Records drawn from a dataset:
# # # #

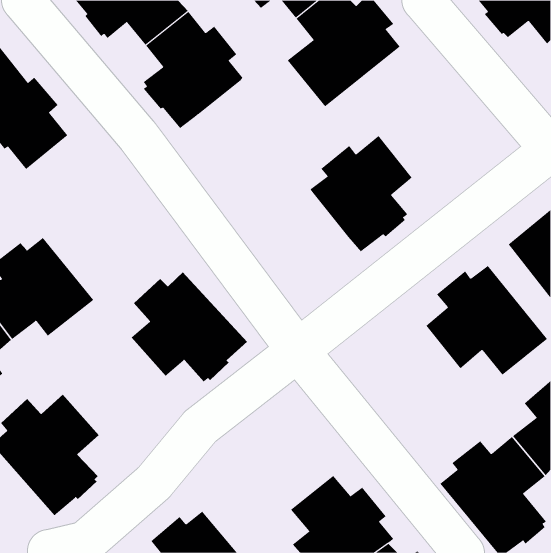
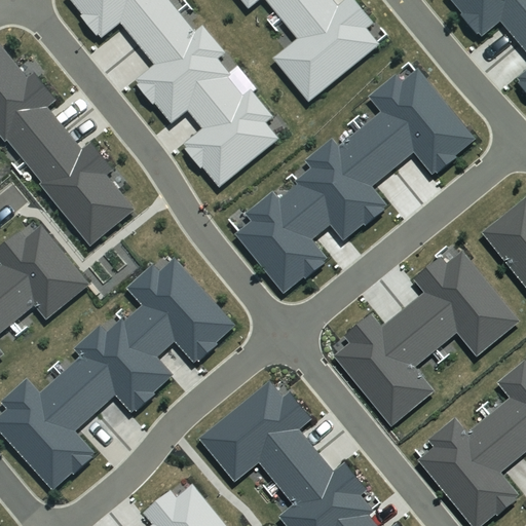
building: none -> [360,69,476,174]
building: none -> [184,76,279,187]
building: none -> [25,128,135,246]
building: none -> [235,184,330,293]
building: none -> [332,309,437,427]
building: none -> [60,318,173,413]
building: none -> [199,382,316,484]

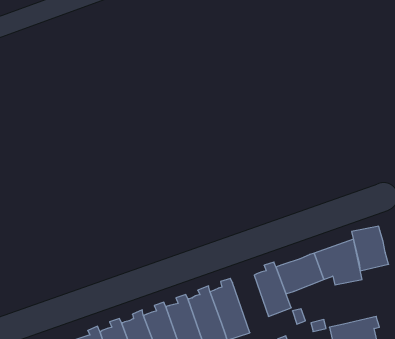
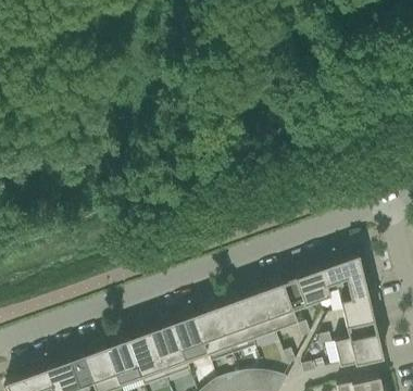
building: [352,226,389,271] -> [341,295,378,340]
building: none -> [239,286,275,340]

# # # #

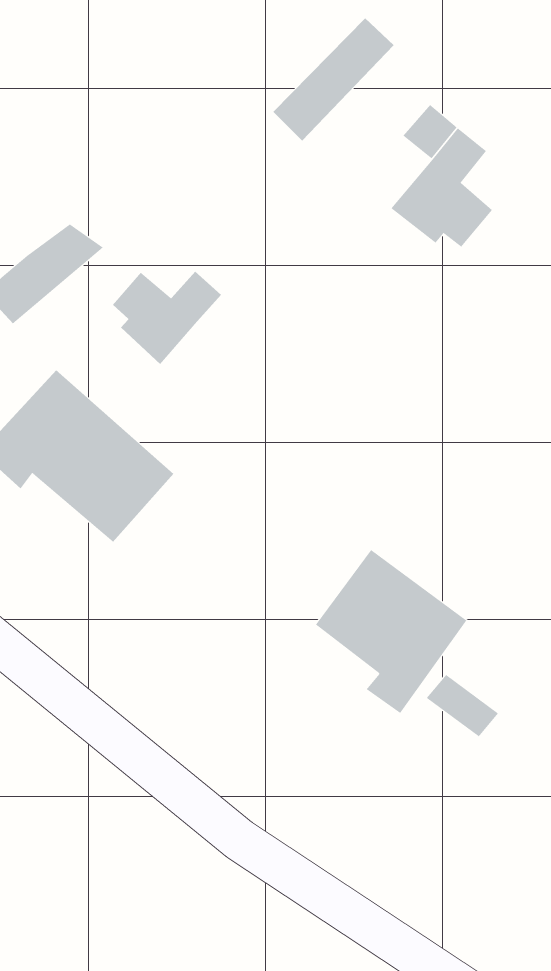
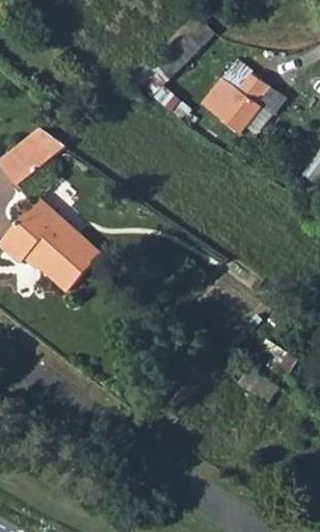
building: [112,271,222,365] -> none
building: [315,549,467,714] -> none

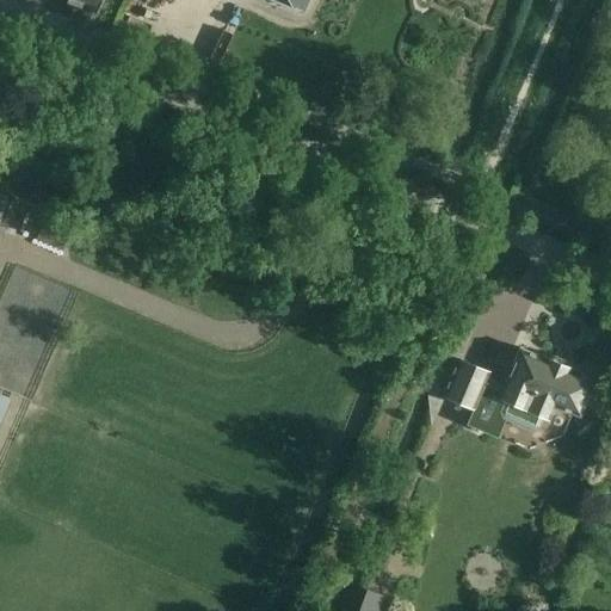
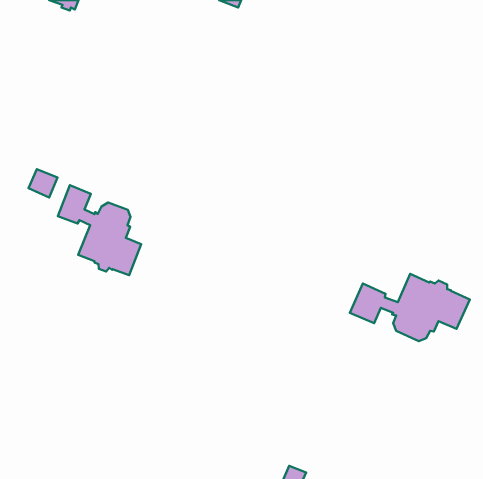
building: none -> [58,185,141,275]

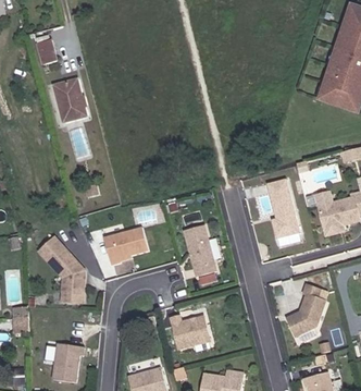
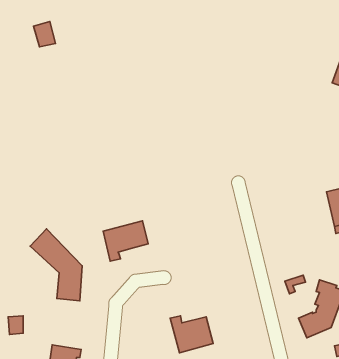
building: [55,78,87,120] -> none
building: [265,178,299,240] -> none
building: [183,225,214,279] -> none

# # # #

Problem requirements. Could you write out exactly the lines of the data above that run from the one holding "building: none -> [360,69,476,174]" to the one holding "building: none -> [239,286,275,340]", with both ends in and all pictures out?

Exercise solution.
building: none -> [360,69,476,174]
building: none -> [184,76,279,187]
building: none -> [25,128,135,246]
building: none -> [235,184,330,293]
building: none -> [332,309,437,427]
building: none -> [60,318,173,413]
building: none -> [199,382,316,484]

building: [352,226,389,271] -> [341,295,378,340]
building: none -> [239,286,275,340]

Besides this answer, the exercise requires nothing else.